[DATASET EXTRACT]:

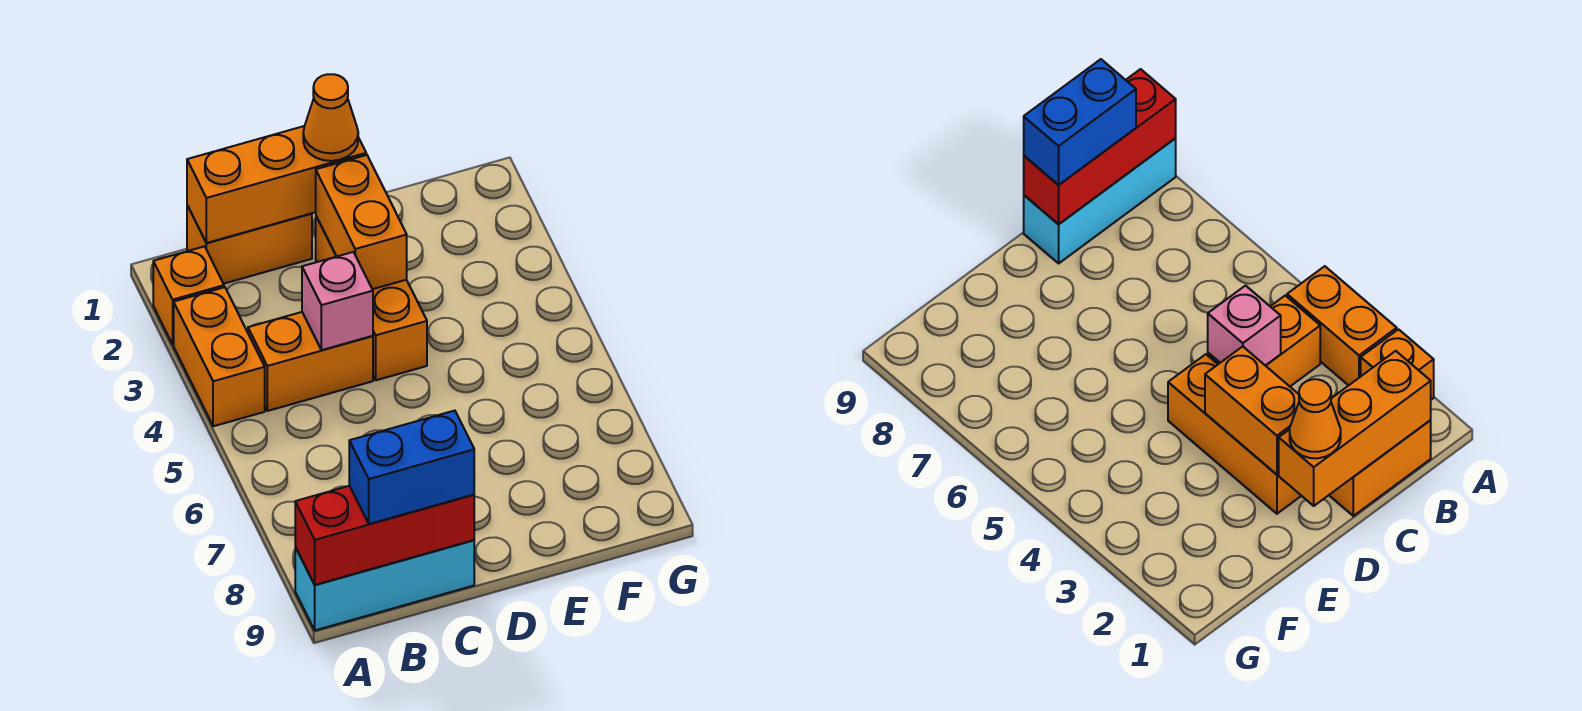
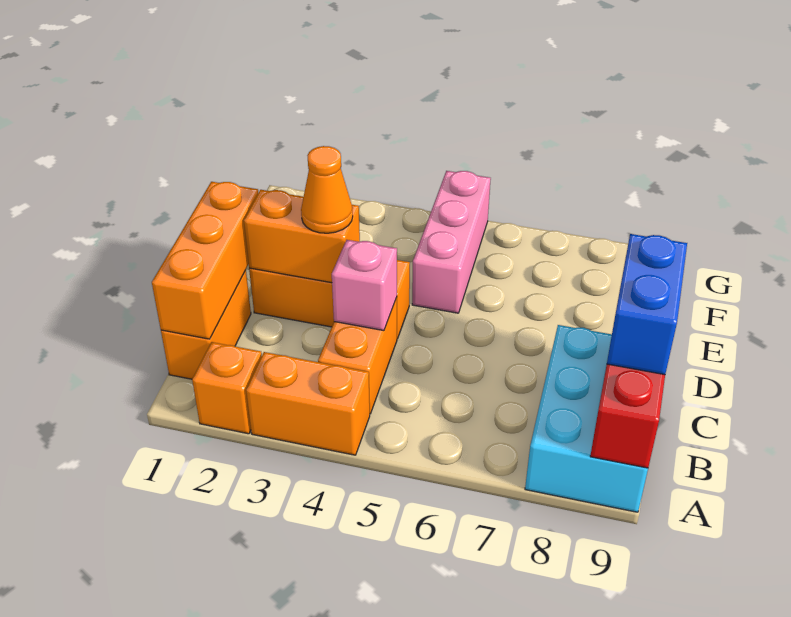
cyan brick A9:C9 level 1 -> cyan brick A8:C9 level 1
orange cone D1 level 3 -> orange cone D3 level 3
none -> pink brick E5:G5 level 1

[WORK INSTRUCTIONS]:
All lines from the one containing "orange cone D1" down to the final line above are to be restated word for word; leave out the rest.

[OUTPUT BELOW]:
orange cone D1 level 3 -> orange cone D3 level 3
none -> pink brick E5:G5 level 1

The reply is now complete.